Please keep the images out and set down the data exactly as given.

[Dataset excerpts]
[Start of section]

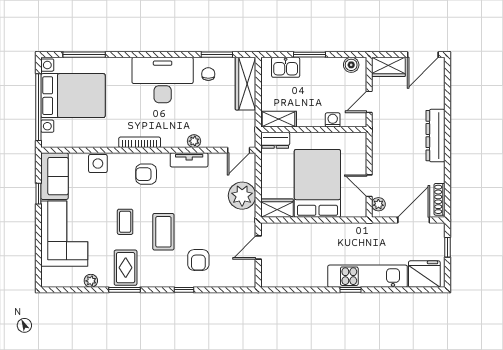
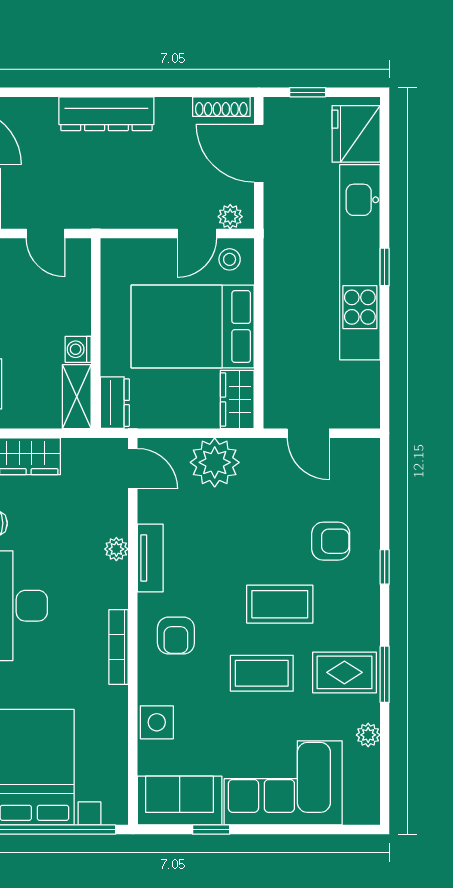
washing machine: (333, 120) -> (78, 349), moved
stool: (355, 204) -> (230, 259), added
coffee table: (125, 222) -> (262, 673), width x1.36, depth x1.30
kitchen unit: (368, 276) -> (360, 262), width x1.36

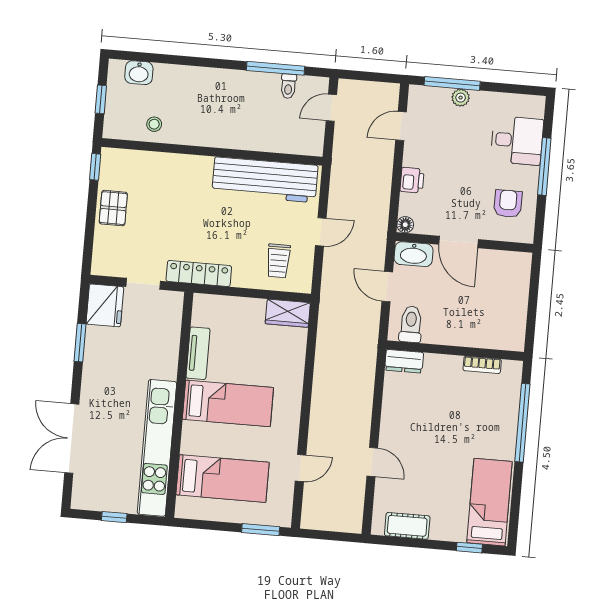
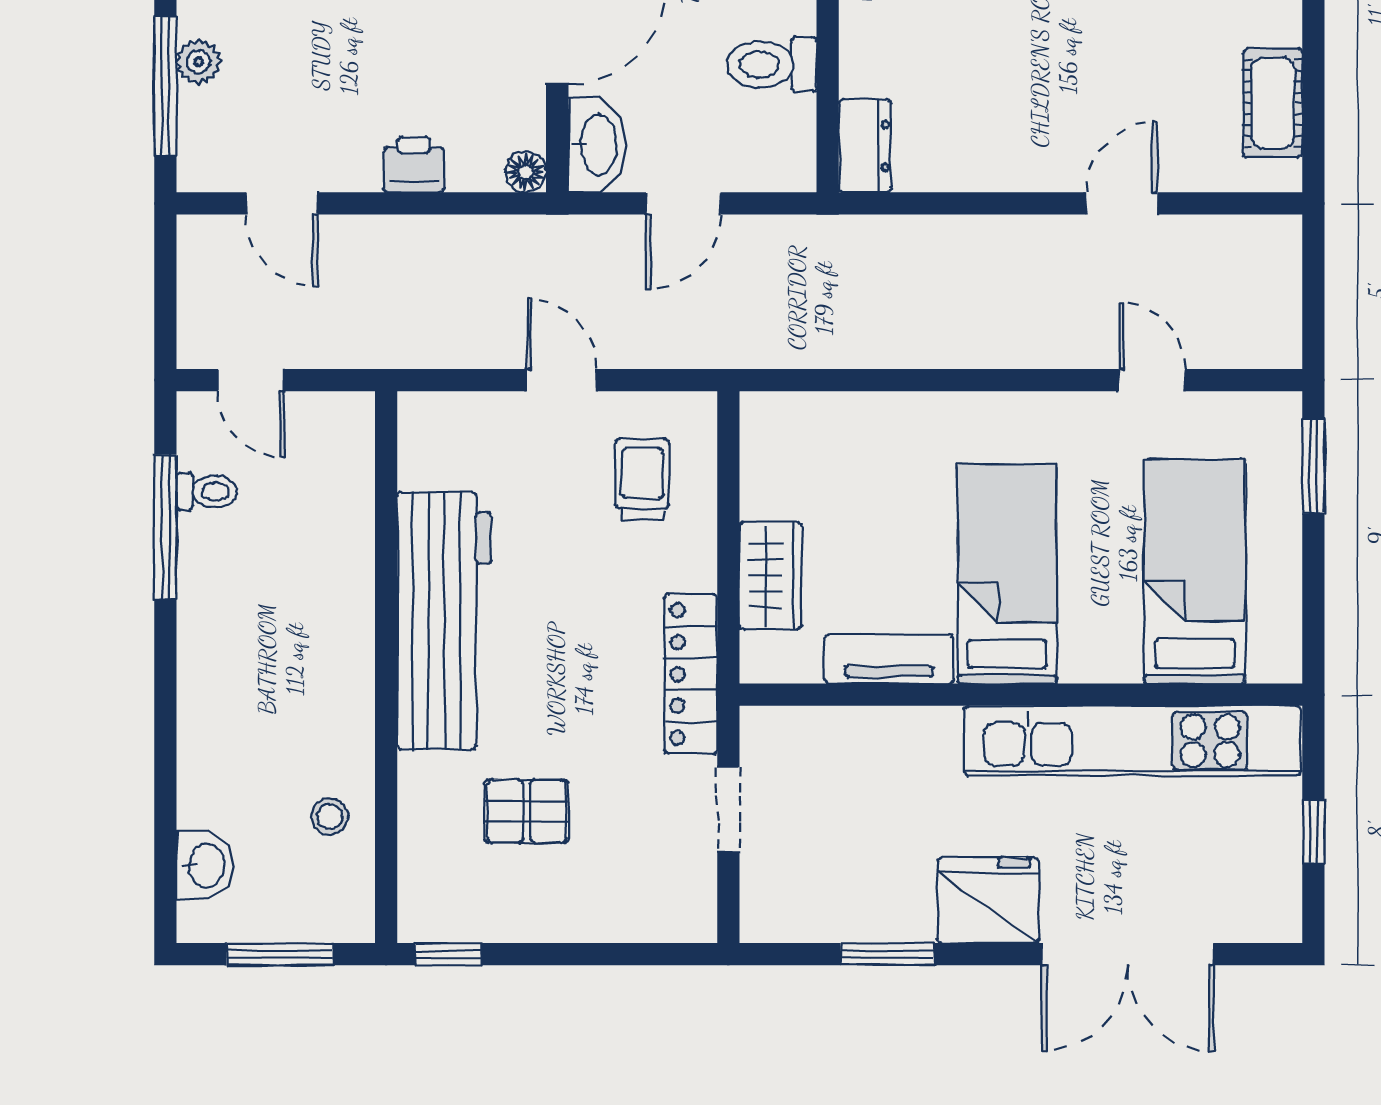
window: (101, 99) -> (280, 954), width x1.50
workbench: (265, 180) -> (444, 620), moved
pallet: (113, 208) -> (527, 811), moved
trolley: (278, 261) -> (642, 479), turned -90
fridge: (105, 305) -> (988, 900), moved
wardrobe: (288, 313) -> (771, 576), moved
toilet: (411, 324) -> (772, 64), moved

[End of section]

Response to this task —
washing machine: (333, 120) -> (78, 349), moved
stool: (355, 204) -> (230, 259), added
coffee table: (125, 222) -> (262, 673), width x1.36, depth x1.30
kitchen unit: (368, 276) -> (360, 262), width x1.36

window: (101, 99) -> (280, 954), width x1.50
workbench: (265, 180) -> (444, 620), moved
pallet: (113, 208) -> (527, 811), moved
trolley: (278, 261) -> (642, 479), turned -90
fridge: (105, 305) -> (988, 900), moved
wardrobe: (288, 313) -> (771, 576), moved
toilet: (411, 324) -> (772, 64), moved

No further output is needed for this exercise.